**Activity**
Give the listing again word for word, excluding the pictures it contains.

**Records for the task**

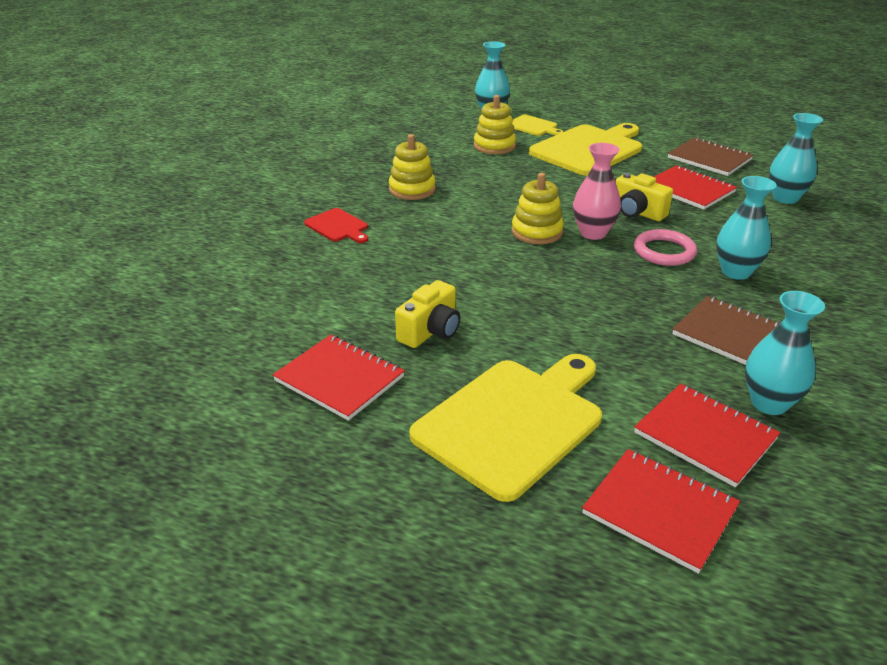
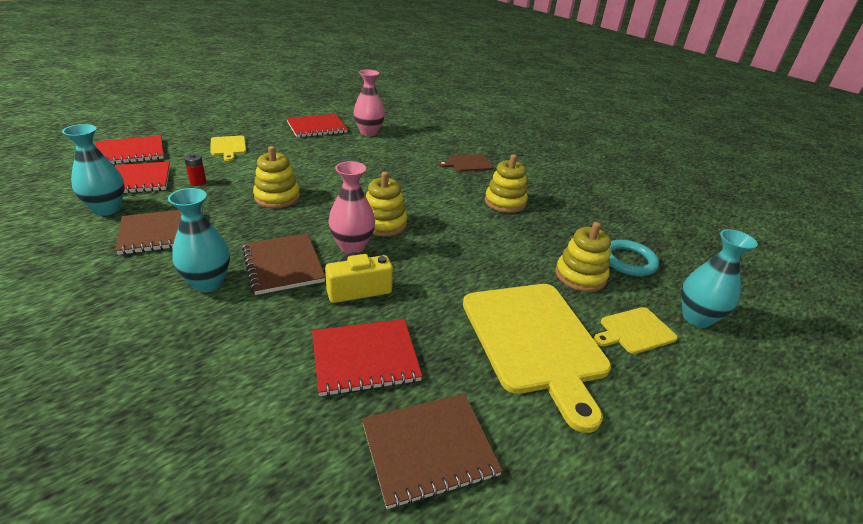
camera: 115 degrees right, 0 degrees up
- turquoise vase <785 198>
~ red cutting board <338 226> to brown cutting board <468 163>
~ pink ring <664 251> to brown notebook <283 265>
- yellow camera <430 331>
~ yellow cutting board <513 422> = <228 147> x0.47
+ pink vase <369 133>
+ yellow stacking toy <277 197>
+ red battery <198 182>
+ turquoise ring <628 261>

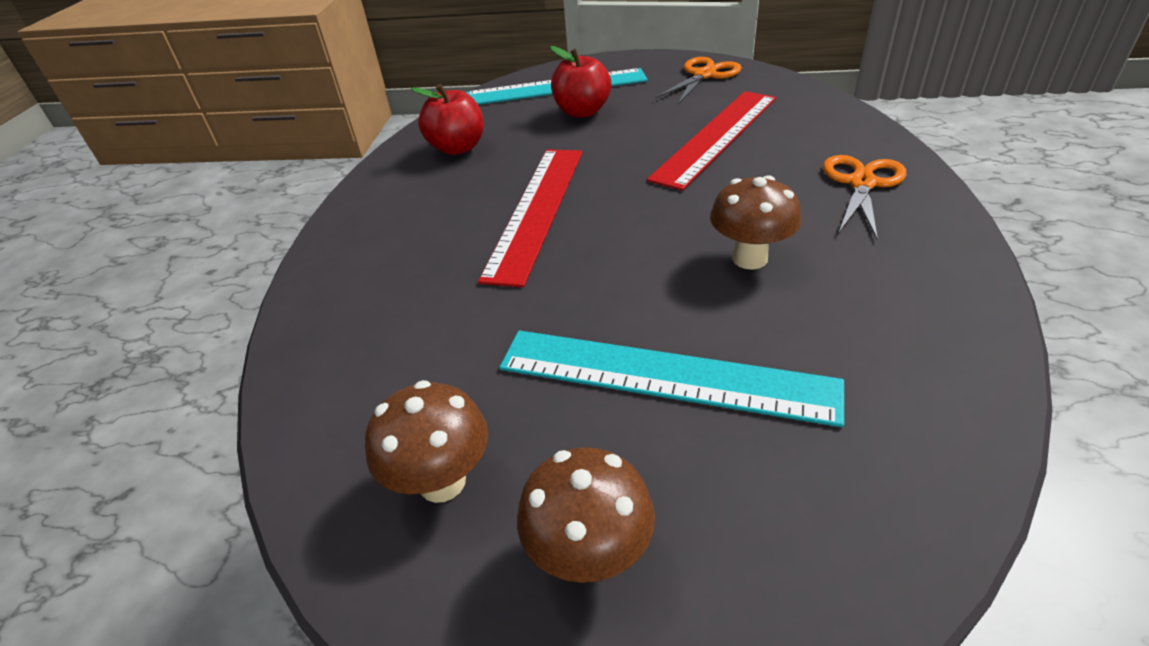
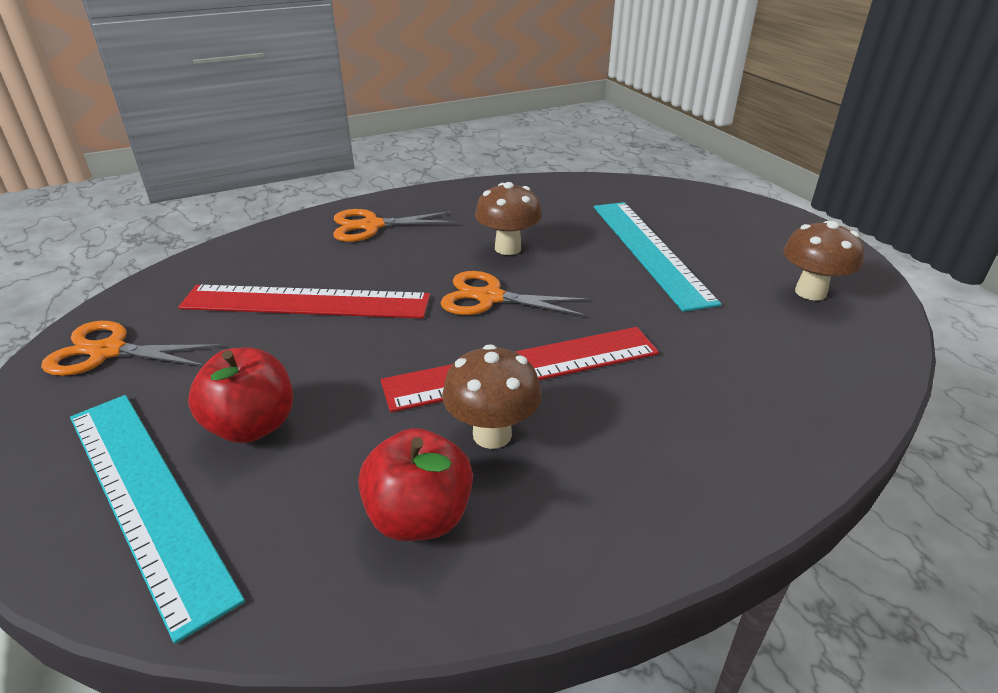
camera: 125 degrees left, 5 degrees down
~ brown mushroom <590 555> to <492 434>
+ orange scissors <490 298>

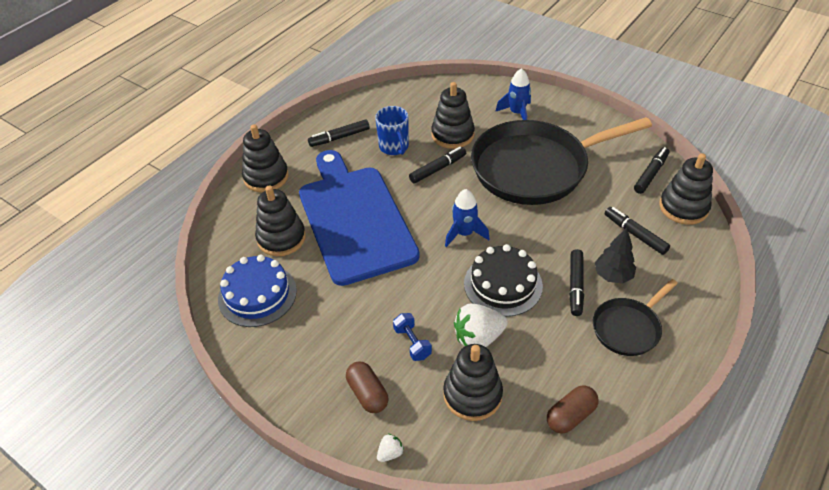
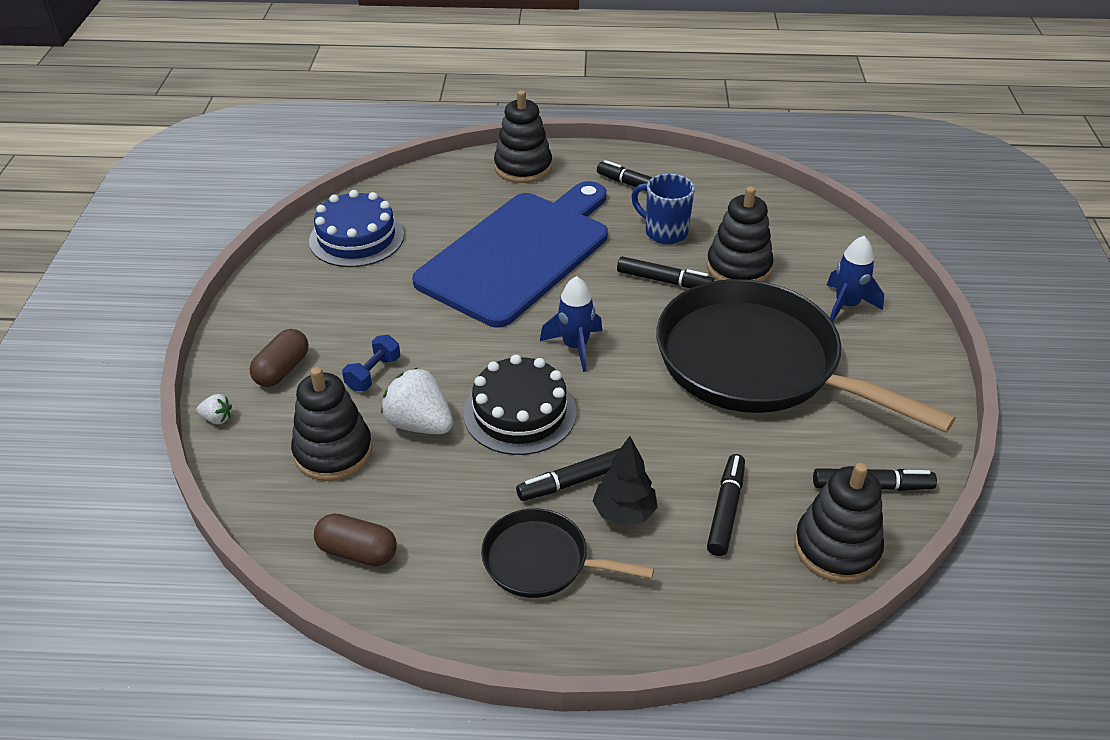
camera: 55 degrees right, 5 degrees down
~ blue mug <394 147> = <664 232> 90 degrees clockwise
- black stacking toy <281 238>

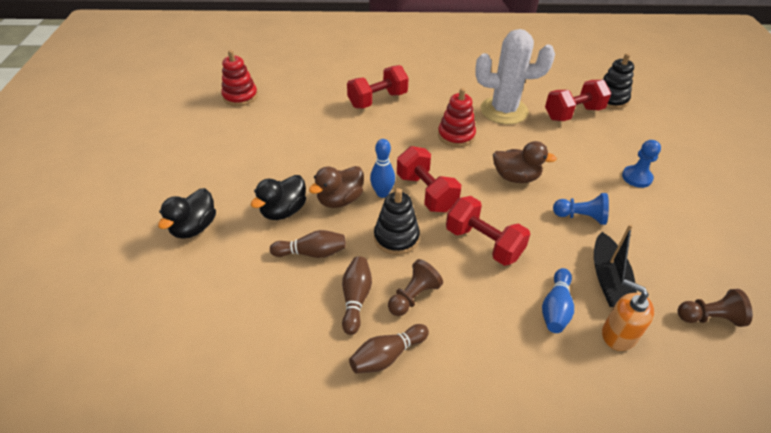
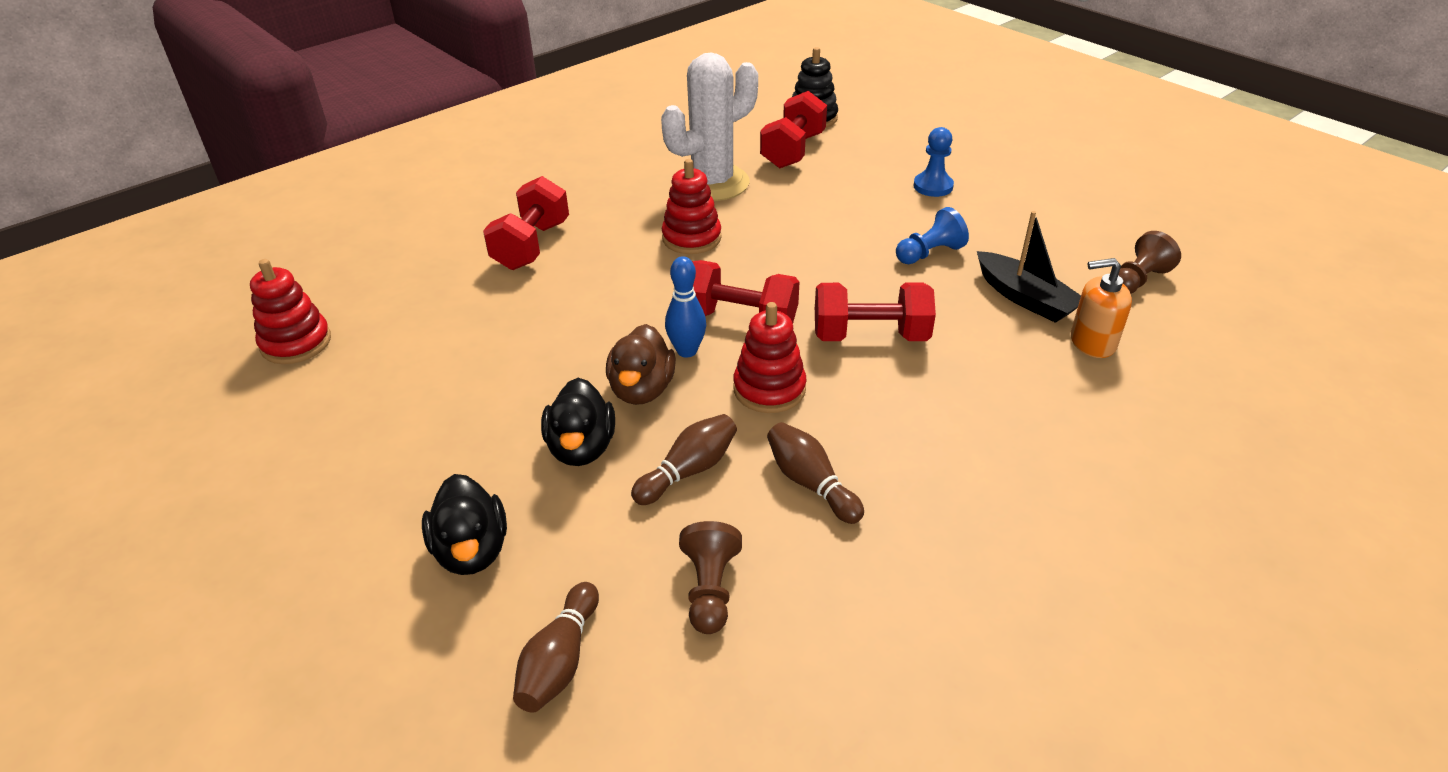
camera: 40 degrees left, 5 degrees down
- brown duck <515 177>
~ black stacking toy <396 238> to red stacking toy <769 389>
~ brown pawn <413 296> to <710 590>
- blue bowling pin <555 308>
~ brown bowling pin <387 355> to <560 660>

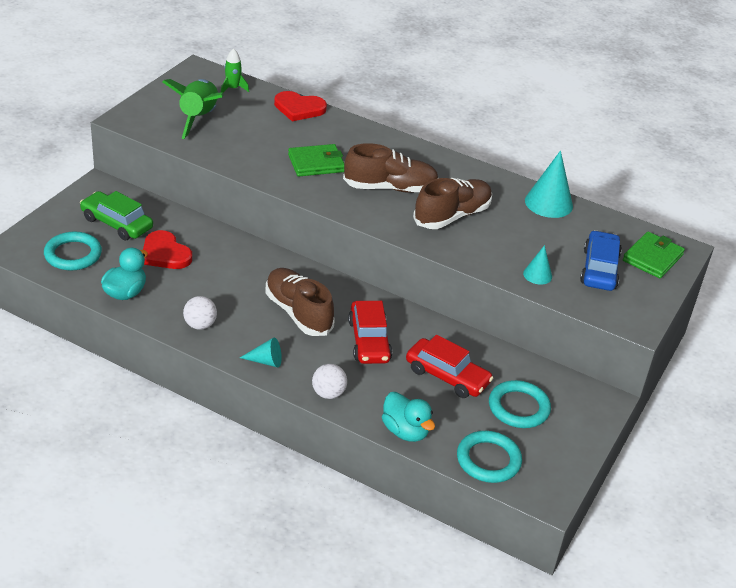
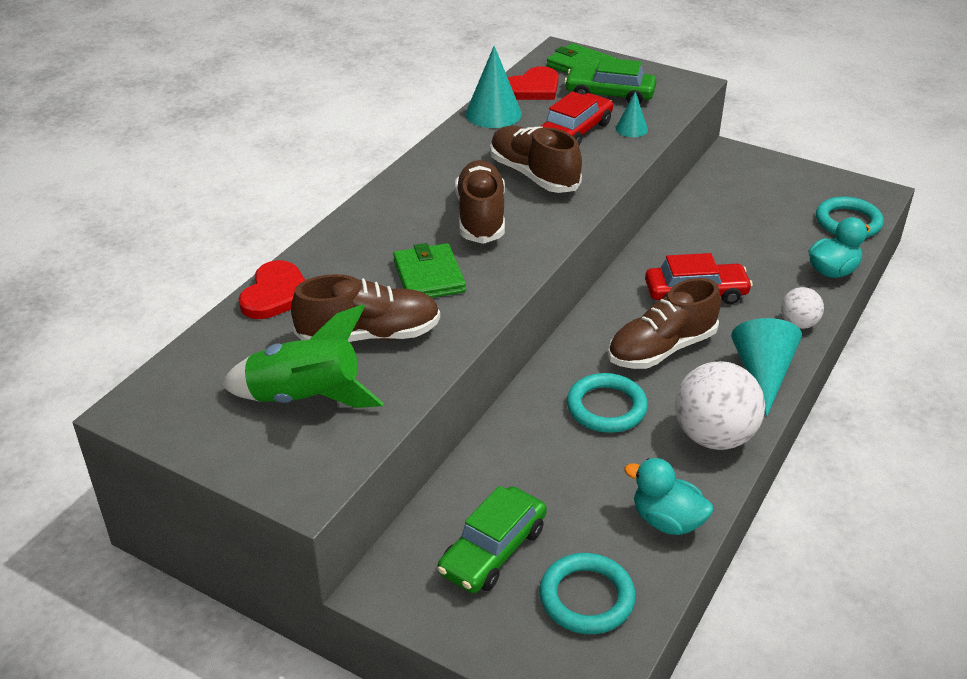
camera: 85 degrees left, 0 degrees up
- green rocket <233 88>
~ red heart <165 253> to <533 88>
~ blue car <599 269> to green car <609 95>
~ white ball <200 325> = <714 436> x1.87
~ red car <447 376> to <575 131>
~ turquoise cone <265 361> = <762 374> x1.79
~ turquoise ring <518 407> to <606 407>
+ brown shoe <369 335>

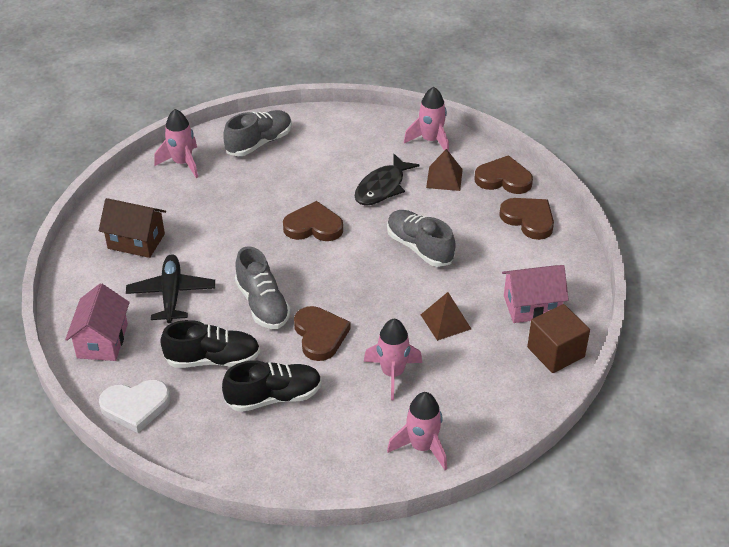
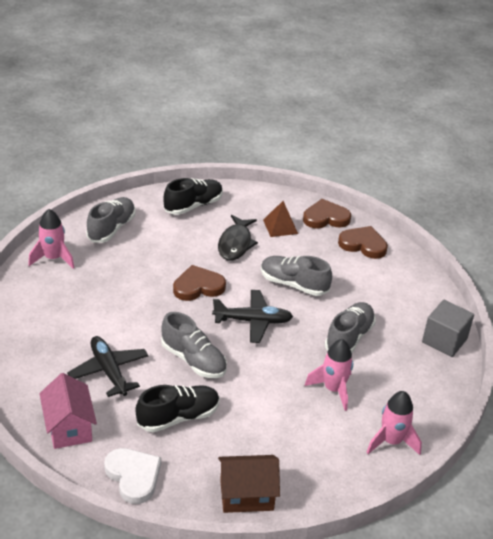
camera: 25 degrees left, 5 degrees down
- pink rocket <430 141>
~ brown house <136 241> to <246 495>
- pink house <531 306>
~ brown pyramid <445 321> to grey shoe <349 337>
~ brown cube <555 352> to grey cube <444 340>
- brown heart <320 335>
~ black shoe <274 397> to <193 206>
~ white heart <135 406> = <133 476> 90 degrees counterclockwise
+ black plane <253 321>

**Response for this exercise**
camera: 115 degrees right, 0 degrees up
- turquoise vase <785 198>
~ red cutting board <338 226> to brown cutting board <468 163>
~ pink ring <664 251> to brown notebook <283 265>
- yellow camera <430 331>
~ yellow cutting board <513 422> = <228 147> x0.47
+ pink vase <369 133>
+ yellow stacking toy <277 197>
+ red battery <198 182>
+ turquoise ring <628 261>

camera: 125 degrees left, 5 degrees down
~ brown mushroom <590 555> to <492 434>
+ orange scissors <490 298>

camera: 55 degrees right, 5 degrees down
~ blue mug <394 147> = <664 232> 90 degrees clockwise
- black stacking toy <281 238>

camera: 40 degrees left, 5 degrees down
- brown duck <515 177>
~ black stacking toy <396 238> to red stacking toy <769 389>
~ brown pawn <413 296> to <710 590>
- blue bowling pin <555 308>
~ brown bowling pin <387 355> to <560 660>

camera: 85 degrees left, 0 degrees up
- green rocket <233 88>
~ red heart <165 253> to <533 88>
~ blue car <599 269> to green car <609 95>
~ white ball <200 325> = <714 436> x1.87
~ red car <447 376> to <575 131>
~ turquoise cone <265 361> = <762 374> x1.79
~ turquoise ring <518 407> to <606 407>
+ brown shoe <369 335>

camera: 25 degrees left, 5 degrees down
- pink rocket <430 141>
~ brown house <136 241> to <246 495>
- pink house <531 306>
~ brown pyramid <445 321> to grey shoe <349 337>
~ brown cube <555 352> to grey cube <444 340>
- brown heart <320 335>
~ black shoe <274 397> to <193 206>
~ white heart <135 406> = <133 476> 90 degrees counterclockwise
+ black plane <253 321>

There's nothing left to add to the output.